• Exercise aim
Search the material below for the word "purple" and copy every line in which it occurs.

Start of Dataset records

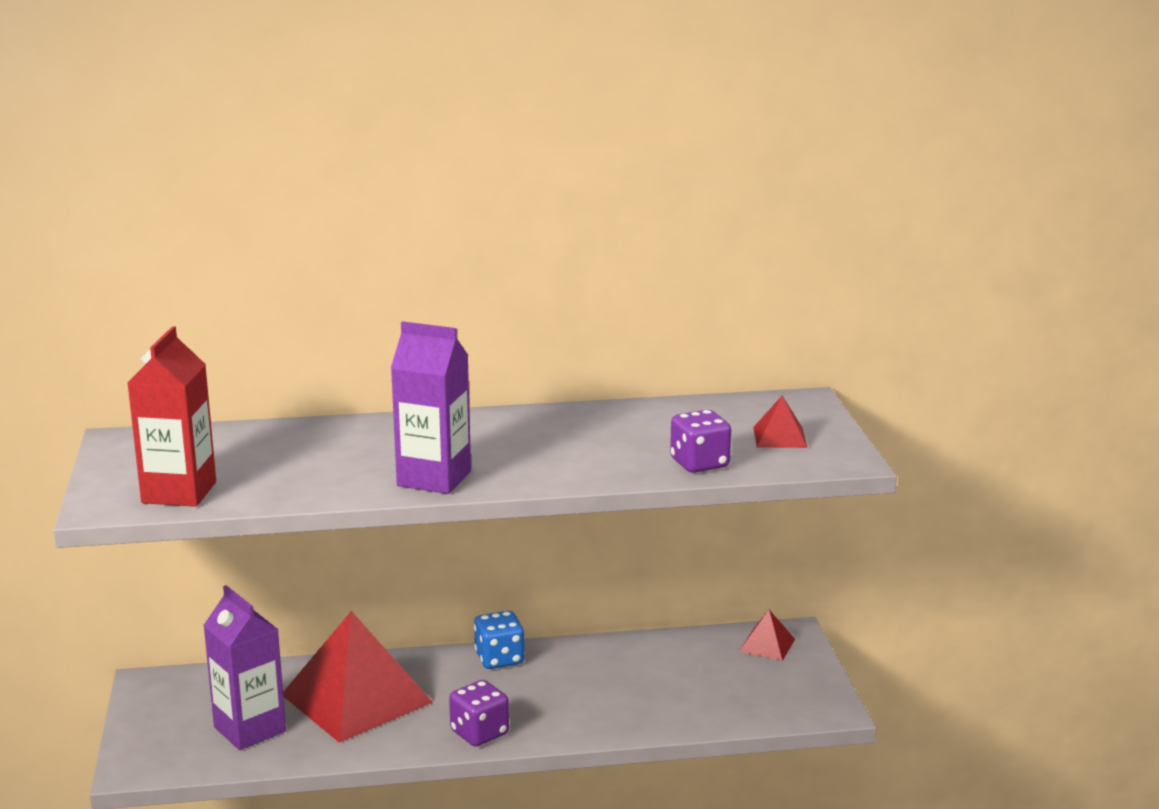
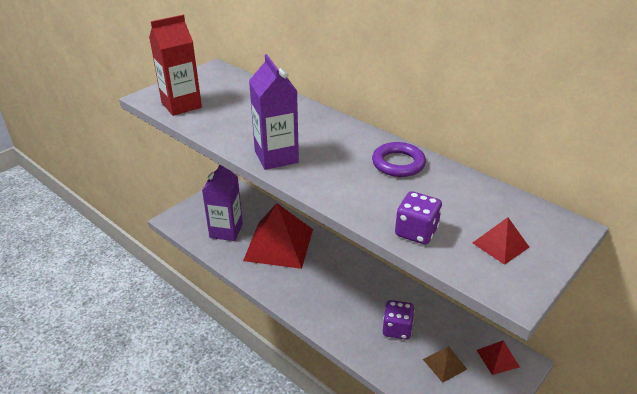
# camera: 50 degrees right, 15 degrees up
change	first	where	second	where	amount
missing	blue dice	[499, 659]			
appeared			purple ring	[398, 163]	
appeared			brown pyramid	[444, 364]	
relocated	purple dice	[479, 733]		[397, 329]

End of Dataset records

• Answer section
appeared			purple ring	[398, 163]	
relocated	purple dice	[479, 733]		[397, 329]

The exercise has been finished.